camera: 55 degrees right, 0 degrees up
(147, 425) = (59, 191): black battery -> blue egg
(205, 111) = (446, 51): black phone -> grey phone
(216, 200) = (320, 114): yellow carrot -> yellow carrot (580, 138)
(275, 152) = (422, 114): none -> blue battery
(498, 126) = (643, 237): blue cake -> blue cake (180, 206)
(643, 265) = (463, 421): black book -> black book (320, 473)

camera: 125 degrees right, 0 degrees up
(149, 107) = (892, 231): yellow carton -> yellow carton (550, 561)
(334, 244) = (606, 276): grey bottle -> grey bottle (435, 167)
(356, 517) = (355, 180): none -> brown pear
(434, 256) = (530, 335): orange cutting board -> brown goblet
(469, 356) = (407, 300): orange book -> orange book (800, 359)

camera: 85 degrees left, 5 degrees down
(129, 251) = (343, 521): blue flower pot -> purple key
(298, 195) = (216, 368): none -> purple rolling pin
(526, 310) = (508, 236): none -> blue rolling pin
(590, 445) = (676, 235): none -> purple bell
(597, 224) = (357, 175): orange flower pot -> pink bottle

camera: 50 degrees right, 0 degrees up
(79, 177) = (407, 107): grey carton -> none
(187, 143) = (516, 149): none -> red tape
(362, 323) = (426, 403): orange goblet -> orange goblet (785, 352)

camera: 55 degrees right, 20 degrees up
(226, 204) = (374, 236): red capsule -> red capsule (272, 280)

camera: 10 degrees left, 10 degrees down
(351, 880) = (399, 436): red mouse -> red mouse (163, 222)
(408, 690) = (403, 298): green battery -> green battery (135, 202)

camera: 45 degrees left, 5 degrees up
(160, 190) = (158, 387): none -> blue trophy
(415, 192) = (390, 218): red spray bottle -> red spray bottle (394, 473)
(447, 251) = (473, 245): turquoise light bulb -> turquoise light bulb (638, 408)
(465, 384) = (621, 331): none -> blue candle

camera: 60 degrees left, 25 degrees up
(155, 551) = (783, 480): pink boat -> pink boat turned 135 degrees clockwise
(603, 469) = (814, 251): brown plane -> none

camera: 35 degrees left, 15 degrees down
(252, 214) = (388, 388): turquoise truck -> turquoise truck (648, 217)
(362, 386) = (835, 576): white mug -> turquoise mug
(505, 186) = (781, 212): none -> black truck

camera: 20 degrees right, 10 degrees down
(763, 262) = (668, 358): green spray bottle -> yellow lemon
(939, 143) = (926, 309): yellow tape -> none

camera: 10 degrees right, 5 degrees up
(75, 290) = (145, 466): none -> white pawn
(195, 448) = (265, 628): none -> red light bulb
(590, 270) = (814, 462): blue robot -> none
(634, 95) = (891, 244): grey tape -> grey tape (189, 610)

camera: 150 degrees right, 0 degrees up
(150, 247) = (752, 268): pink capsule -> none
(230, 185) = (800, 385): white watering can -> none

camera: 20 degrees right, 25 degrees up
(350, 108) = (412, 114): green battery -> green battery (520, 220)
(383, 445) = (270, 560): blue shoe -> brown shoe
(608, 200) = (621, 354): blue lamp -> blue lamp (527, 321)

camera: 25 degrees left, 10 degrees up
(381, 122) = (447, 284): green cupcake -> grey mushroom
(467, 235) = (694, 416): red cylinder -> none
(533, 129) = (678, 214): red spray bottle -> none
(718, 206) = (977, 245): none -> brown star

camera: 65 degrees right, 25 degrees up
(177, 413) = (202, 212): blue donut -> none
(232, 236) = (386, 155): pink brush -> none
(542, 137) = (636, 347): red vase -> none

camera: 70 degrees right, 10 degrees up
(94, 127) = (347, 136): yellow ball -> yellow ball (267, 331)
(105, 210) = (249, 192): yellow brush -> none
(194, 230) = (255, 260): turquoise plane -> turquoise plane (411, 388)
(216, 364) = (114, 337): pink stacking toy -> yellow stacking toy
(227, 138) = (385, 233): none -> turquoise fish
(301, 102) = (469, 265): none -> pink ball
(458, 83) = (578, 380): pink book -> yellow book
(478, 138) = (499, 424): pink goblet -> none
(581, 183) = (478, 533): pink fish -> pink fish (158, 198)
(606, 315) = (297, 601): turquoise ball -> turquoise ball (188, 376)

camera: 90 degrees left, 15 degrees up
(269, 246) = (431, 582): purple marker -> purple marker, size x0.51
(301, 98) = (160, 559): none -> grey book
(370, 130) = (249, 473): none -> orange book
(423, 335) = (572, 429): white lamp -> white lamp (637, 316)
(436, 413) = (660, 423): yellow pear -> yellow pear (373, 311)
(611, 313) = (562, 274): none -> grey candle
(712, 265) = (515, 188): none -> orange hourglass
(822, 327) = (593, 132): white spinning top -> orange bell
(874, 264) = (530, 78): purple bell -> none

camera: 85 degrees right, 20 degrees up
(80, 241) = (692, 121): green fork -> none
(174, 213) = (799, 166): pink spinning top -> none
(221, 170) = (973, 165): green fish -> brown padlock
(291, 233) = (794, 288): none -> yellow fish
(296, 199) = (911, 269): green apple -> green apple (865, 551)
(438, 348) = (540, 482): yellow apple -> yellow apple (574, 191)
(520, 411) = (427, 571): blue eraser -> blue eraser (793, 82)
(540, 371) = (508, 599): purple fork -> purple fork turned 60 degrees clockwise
+ + +
Task statement: When a line in the listing has the string "tape" in it, return that line.

Exercise answer:
(187, 143) = (516, 149): none -> red tape
(939, 143) = (926, 309): yellow tape -> none
(634, 95) = (891, 244): grey tape -> grey tape (189, 610)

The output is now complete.